◆ **What you will do**: Print the records below exactly, and do not carry over any picture.

Records from a dataset:
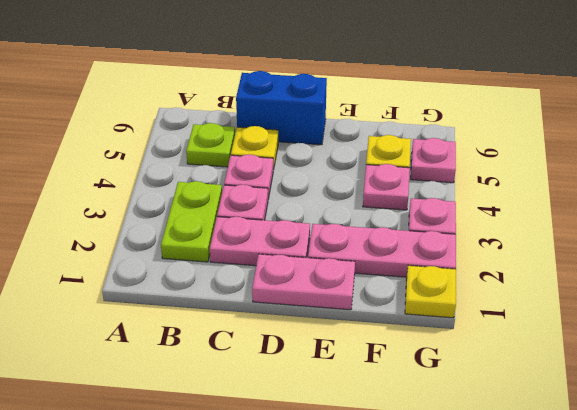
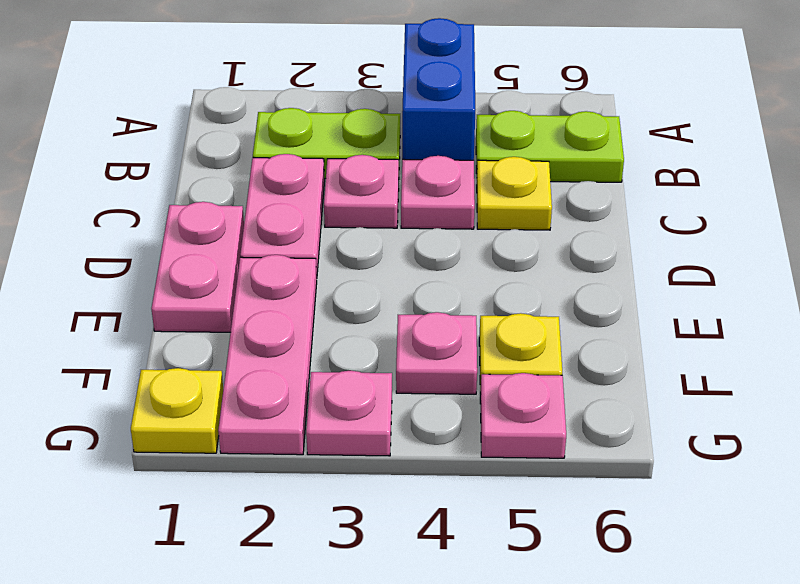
lime plate B5 level 1 -> lime plate B5:B6 level 1
blue brick C6:D6 level 1 -> blue brick A4:B4 level 1

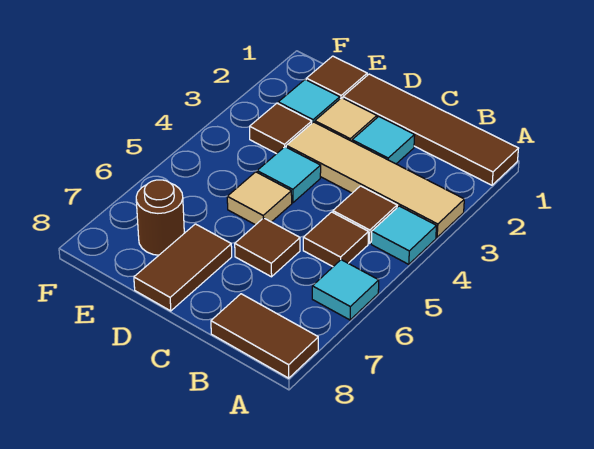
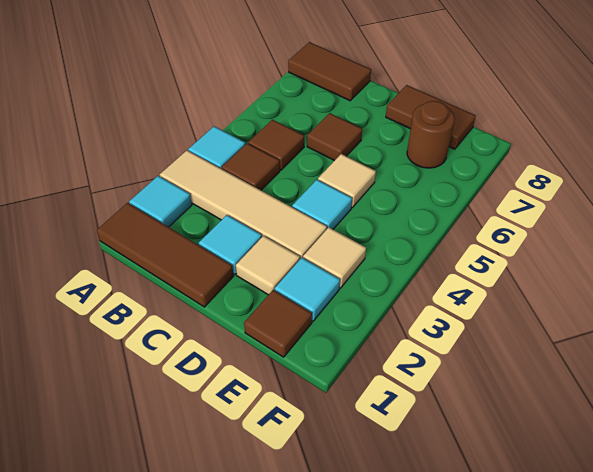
brown tile A1:D1 level 1 -> brown tile A1:C1 level 1
cyan tile A6 level 1 -> cyan tile A2 level 1
brown tile D7:D8 level 1 -> brown tile D8:E8 level 1
brown tile E3 level 1 -> tan tile E3 level 1

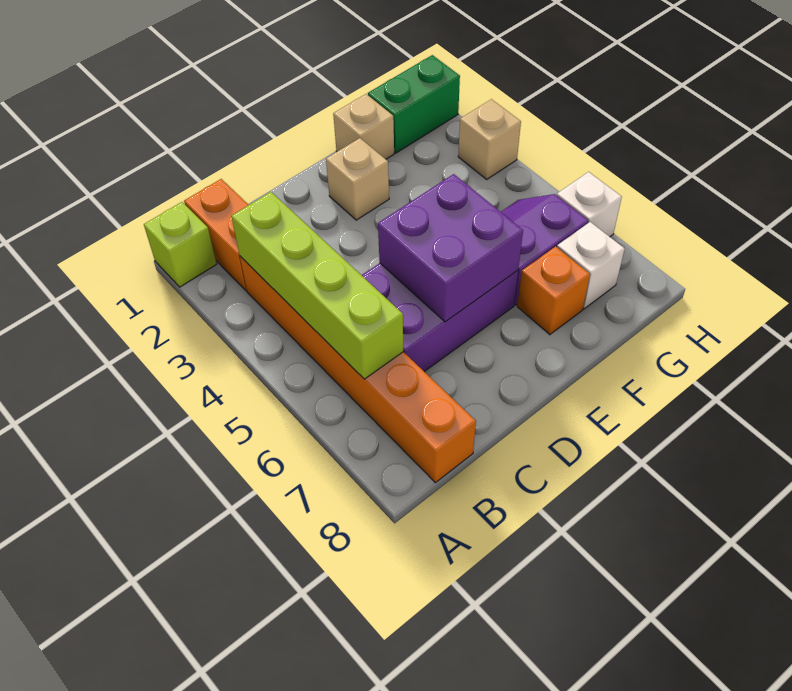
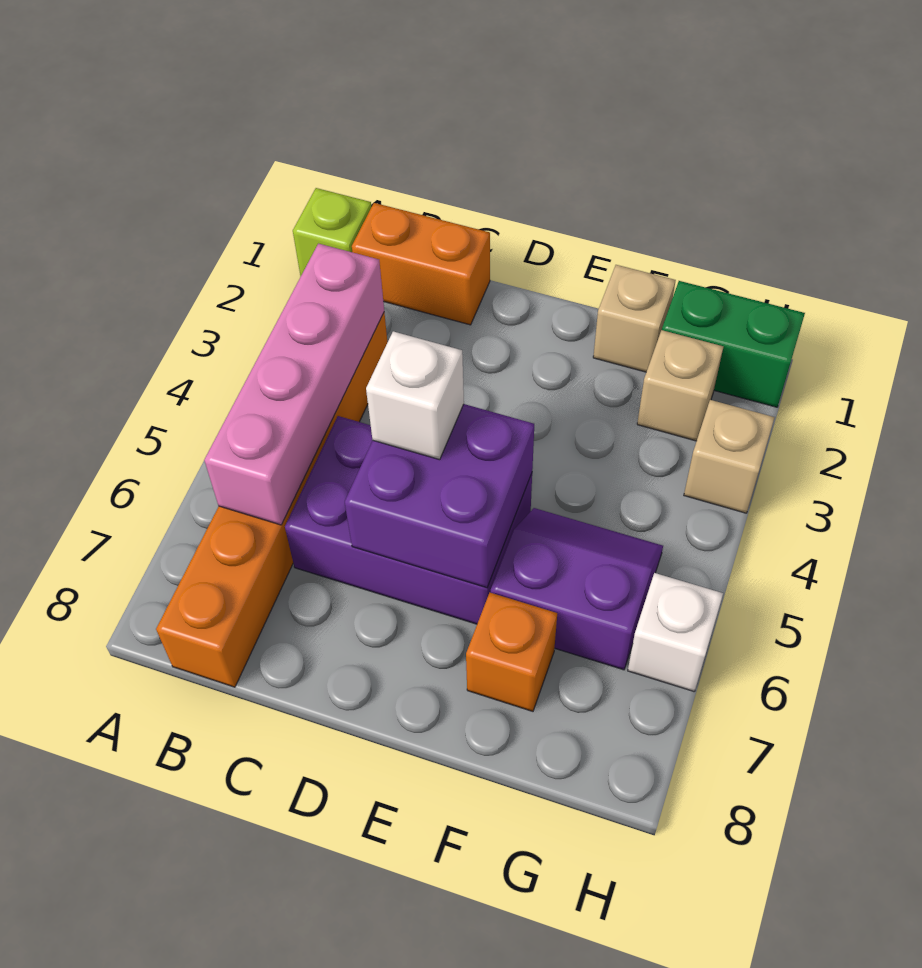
orange brick B1:B2 level 1 -> orange brick B1:C1 level 1
lime brick B3:B6 level 2 -> pink brick B3:B6 level 2
tan brick E2 level 1 -> tan brick G2 level 1
white brick G7 level 1 -> white brick D5 level 3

◆ **Result below**:
lime plate B5 level 1 -> lime plate B5:B6 level 1
blue brick C6:D6 level 1 -> blue brick A4:B4 level 1

brown tile A1:D1 level 1 -> brown tile A1:C1 level 1
cyan tile A6 level 1 -> cyan tile A2 level 1
brown tile D7:D8 level 1 -> brown tile D8:E8 level 1
brown tile E3 level 1 -> tan tile E3 level 1

orange brick B1:B2 level 1 -> orange brick B1:C1 level 1
lime brick B3:B6 level 2 -> pink brick B3:B6 level 2
tan brick E2 level 1 -> tan brick G2 level 1
white brick G7 level 1 -> white brick D5 level 3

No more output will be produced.